## EXERCISE DESCRIPTION
In the data below, find every line with the word "appeared" and copy it out.

Coordinate-based object records:

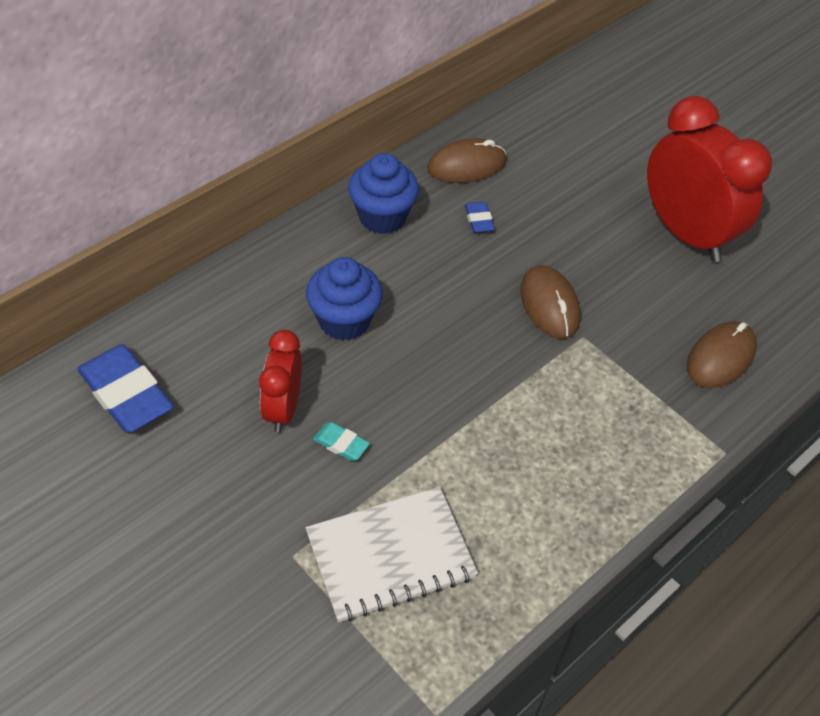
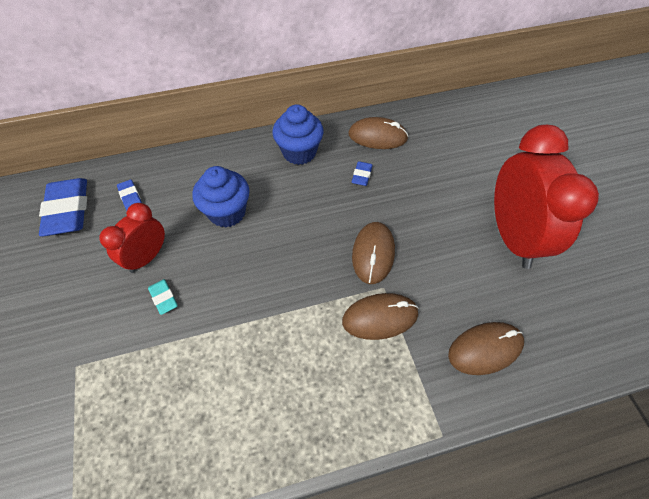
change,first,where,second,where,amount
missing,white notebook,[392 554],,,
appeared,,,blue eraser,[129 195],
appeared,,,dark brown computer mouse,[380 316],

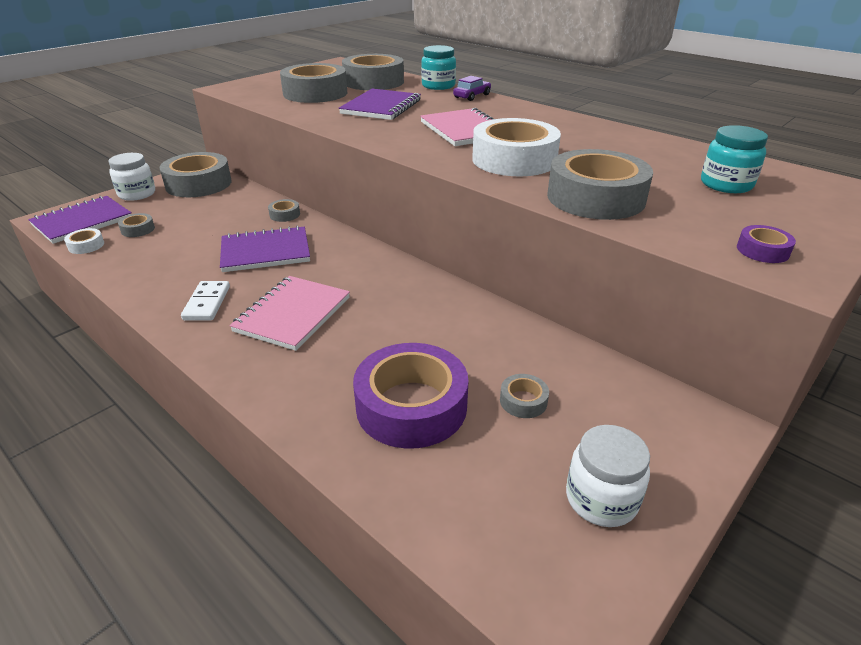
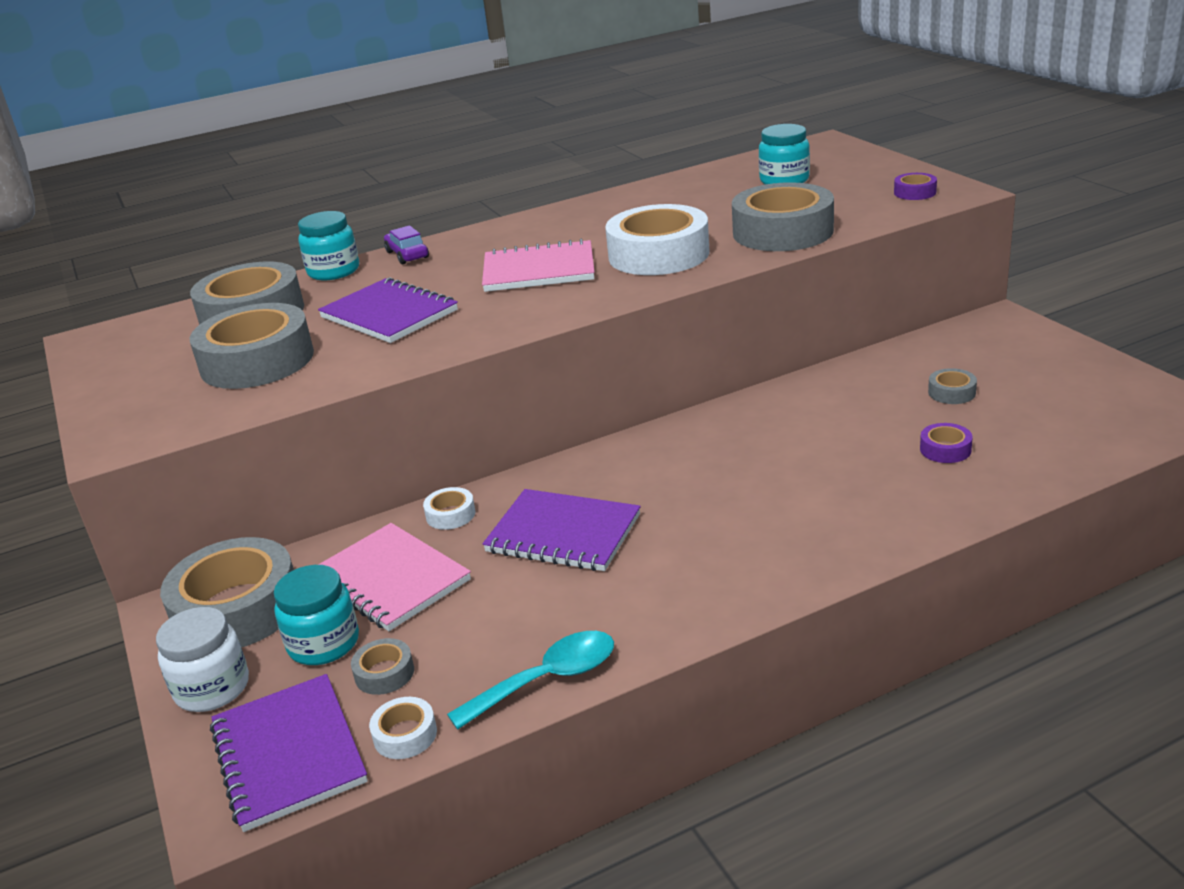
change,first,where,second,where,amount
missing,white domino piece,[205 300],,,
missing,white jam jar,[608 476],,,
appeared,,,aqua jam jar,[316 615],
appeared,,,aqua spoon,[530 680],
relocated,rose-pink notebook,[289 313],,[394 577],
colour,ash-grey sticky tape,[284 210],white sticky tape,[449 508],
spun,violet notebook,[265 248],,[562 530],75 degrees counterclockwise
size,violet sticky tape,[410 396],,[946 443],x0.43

## EXPECTED OUTPUT
appeared,,,blue eraser,[129 195],
appeared,,,dark brown computer mouse,[380 316],
appeared,,,aqua jam jar,[316 615],
appeared,,,aqua spoon,[530 680],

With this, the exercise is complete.